ASSIGNMENT |
The material below holds a span beginning at the line with "building: none -> [113,408,166,449]" and ending at the line with "building: [270,124,365,211] -> none". Quote that span exactly, both ends included, and only that span.

SUPPLIED INFORMATION |
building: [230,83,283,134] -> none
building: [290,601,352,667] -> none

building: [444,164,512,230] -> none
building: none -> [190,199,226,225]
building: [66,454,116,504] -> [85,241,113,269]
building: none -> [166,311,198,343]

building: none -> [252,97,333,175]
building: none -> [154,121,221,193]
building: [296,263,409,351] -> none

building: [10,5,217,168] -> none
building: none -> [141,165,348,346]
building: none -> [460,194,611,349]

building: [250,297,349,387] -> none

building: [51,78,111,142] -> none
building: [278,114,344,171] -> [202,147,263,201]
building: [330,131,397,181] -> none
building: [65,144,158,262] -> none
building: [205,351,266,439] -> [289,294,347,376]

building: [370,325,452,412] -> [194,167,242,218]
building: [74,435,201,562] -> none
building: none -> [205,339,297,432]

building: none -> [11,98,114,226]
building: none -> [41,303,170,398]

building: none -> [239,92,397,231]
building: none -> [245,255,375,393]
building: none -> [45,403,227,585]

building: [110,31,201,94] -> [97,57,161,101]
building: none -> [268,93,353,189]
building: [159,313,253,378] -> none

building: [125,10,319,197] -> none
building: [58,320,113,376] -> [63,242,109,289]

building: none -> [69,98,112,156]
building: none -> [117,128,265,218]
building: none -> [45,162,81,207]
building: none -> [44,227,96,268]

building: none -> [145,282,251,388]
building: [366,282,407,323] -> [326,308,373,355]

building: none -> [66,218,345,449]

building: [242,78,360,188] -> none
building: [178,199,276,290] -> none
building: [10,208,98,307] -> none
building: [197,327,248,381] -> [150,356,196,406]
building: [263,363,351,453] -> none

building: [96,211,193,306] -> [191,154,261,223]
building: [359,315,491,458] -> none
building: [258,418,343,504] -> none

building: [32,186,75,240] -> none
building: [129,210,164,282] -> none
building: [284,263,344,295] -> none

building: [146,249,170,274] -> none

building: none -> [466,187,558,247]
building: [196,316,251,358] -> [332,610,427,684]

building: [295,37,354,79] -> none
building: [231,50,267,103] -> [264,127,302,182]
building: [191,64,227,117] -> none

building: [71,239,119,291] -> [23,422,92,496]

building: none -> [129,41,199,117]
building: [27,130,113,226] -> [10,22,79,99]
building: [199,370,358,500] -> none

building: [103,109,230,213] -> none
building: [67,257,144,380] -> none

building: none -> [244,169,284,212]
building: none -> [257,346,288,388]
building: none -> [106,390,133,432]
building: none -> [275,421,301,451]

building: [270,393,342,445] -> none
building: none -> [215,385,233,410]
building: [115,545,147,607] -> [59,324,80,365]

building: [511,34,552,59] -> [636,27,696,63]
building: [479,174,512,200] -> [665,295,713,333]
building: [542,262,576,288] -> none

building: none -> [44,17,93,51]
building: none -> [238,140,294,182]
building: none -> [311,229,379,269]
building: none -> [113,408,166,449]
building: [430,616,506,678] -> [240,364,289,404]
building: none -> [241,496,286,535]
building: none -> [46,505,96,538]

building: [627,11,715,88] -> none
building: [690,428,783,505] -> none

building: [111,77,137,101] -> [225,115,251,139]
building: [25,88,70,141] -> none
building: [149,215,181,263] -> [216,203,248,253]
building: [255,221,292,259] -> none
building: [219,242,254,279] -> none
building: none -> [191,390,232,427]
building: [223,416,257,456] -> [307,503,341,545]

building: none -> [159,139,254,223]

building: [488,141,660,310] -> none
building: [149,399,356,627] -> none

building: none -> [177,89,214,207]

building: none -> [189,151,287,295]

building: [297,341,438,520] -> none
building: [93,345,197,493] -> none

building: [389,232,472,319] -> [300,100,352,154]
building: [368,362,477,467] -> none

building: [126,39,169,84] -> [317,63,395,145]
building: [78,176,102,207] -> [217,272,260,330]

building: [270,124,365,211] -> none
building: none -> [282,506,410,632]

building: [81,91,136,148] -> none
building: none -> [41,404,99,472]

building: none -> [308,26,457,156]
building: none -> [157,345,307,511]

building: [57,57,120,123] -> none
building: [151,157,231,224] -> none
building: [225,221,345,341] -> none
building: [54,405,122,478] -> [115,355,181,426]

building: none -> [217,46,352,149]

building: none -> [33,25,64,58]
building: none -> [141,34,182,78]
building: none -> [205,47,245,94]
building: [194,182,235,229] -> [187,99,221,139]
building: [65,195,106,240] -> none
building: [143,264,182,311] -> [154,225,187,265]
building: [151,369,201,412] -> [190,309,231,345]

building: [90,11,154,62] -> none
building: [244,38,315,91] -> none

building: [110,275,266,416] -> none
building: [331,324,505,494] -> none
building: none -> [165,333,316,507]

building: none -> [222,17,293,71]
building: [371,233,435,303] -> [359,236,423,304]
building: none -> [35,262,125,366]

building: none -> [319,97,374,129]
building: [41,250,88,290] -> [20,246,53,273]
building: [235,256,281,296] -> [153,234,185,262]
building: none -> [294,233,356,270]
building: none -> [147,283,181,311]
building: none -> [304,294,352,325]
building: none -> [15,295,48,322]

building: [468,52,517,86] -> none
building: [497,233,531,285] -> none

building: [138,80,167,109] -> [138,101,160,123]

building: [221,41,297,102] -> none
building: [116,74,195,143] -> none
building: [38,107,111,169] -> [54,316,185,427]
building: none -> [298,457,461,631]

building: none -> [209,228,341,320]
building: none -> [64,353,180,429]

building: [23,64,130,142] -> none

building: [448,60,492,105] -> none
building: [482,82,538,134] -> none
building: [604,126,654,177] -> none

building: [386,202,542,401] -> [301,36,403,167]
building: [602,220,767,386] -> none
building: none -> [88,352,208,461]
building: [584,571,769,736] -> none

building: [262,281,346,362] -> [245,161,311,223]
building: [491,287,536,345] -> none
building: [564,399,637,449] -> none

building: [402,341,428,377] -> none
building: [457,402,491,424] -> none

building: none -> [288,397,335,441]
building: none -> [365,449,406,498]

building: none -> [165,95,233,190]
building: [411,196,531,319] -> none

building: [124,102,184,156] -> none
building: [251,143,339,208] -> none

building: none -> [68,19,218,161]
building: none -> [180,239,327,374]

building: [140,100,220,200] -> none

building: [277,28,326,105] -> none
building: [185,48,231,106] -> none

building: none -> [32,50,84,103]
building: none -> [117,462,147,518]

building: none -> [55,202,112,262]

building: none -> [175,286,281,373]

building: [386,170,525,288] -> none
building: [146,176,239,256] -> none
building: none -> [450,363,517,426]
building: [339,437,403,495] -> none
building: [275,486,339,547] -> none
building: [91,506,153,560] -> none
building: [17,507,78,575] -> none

OUTPUT OF THE TASK |
building: none -> [113,408,166,449]
building: [430,616,506,678] -> [240,364,289,404]
building: none -> [241,496,286,535]
building: none -> [46,505,96,538]

building: [627,11,715,88] -> none
building: [690,428,783,505] -> none

building: [111,77,137,101] -> [225,115,251,139]
building: [25,88,70,141] -> none
building: [149,215,181,263] -> [216,203,248,253]
building: [255,221,292,259] -> none
building: [219,242,254,279] -> none
building: none -> [191,390,232,427]
building: [223,416,257,456] -> [307,503,341,545]

building: none -> [159,139,254,223]

building: [488,141,660,310] -> none
building: [149,399,356,627] -> none

building: none -> [177,89,214,207]

building: none -> [189,151,287,295]

building: [297,341,438,520] -> none
building: [93,345,197,493] -> none

building: [389,232,472,319] -> [300,100,352,154]
building: [368,362,477,467] -> none

building: [126,39,169,84] -> [317,63,395,145]
building: [78,176,102,207] -> [217,272,260,330]

building: [270,124,365,211] -> none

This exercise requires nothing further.